> _What is required_:
Below are the entries; give again exactly the lines from the one mentioning "R1: 10k (3V3, LINE) -> 7.5k (3V3, LINE)" through the one mentioning "R9: 7.5k (AOUT, OUT) -> 10k (AOUT, OUT)", inclusive.

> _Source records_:

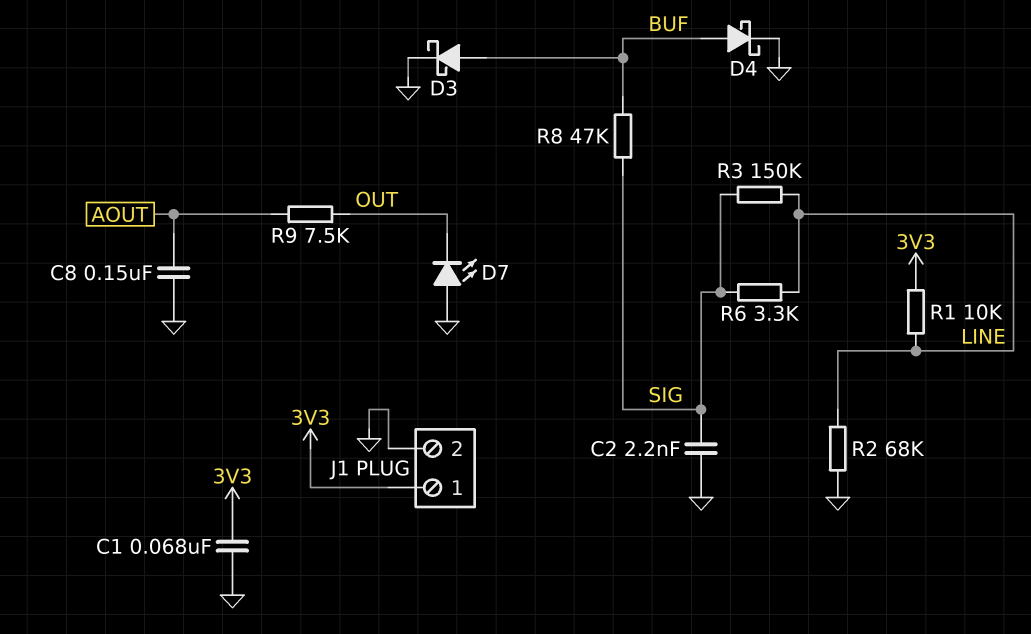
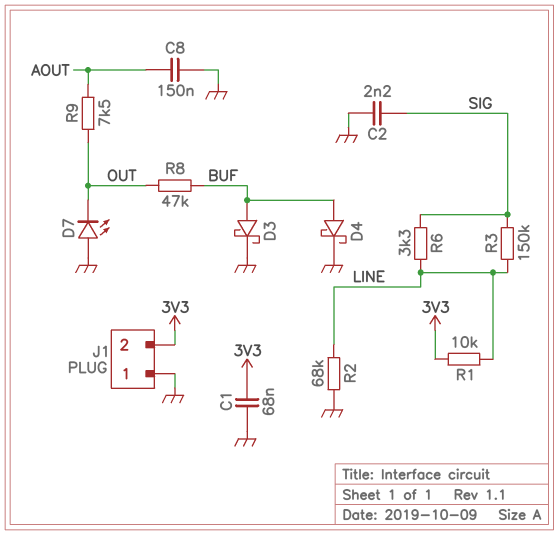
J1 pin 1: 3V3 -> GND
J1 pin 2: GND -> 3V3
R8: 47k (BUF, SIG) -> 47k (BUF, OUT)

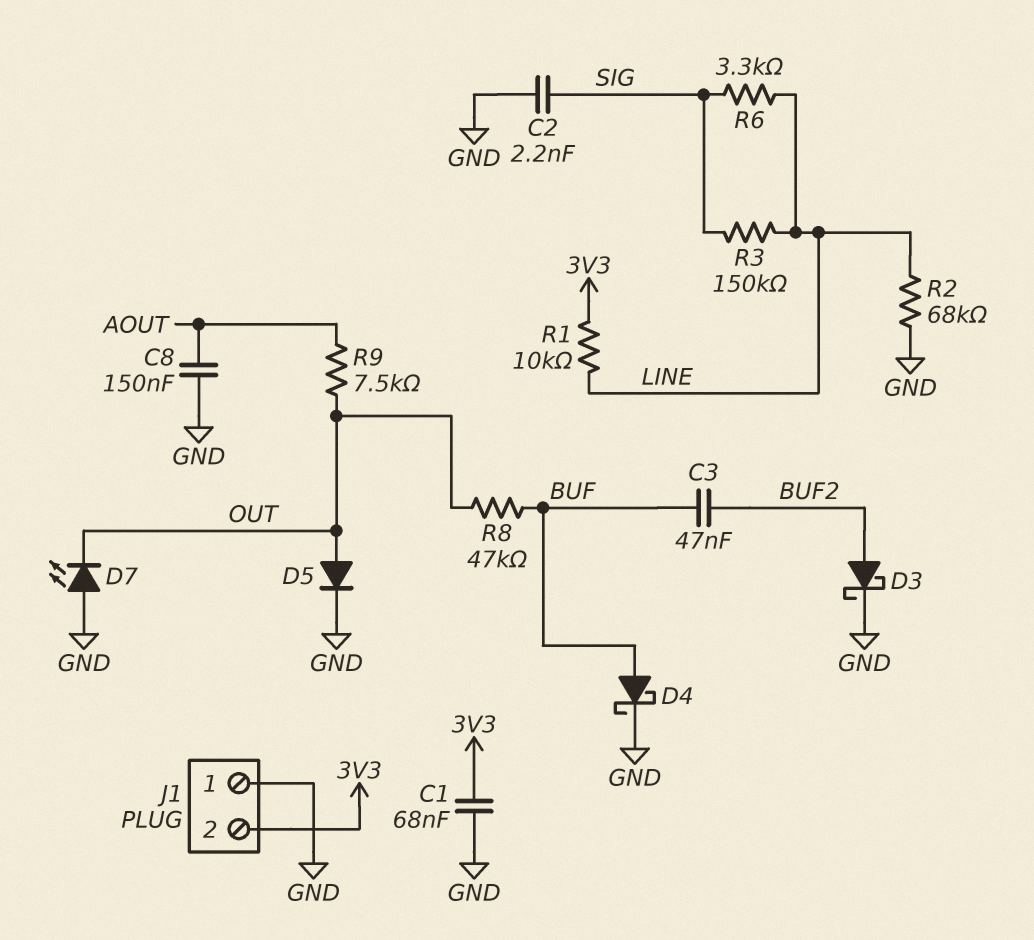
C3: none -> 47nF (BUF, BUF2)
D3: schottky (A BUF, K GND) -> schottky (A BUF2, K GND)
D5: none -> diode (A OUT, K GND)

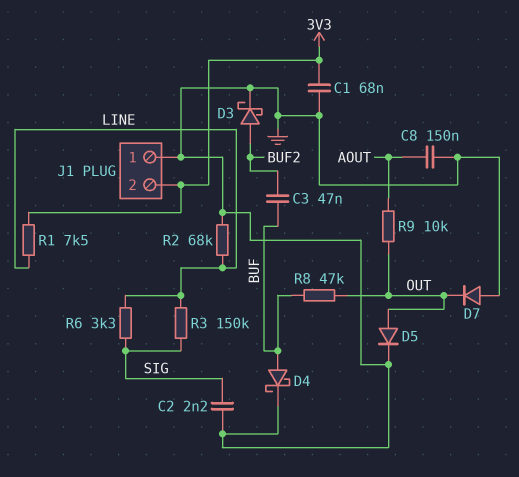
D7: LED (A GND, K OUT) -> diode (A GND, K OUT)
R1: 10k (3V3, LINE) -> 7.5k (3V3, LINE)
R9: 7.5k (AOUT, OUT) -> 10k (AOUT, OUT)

--

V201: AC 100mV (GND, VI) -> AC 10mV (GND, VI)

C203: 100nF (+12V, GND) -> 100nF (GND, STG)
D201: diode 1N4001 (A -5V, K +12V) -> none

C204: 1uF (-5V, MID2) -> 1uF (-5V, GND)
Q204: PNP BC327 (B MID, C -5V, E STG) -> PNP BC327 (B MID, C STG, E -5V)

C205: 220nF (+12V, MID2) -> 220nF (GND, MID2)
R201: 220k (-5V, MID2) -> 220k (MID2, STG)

> _Written answer_:
R1: 10k (3V3, LINE) -> 7.5k (3V3, LINE)
R9: 7.5k (AOUT, OUT) -> 10k (AOUT, OUT)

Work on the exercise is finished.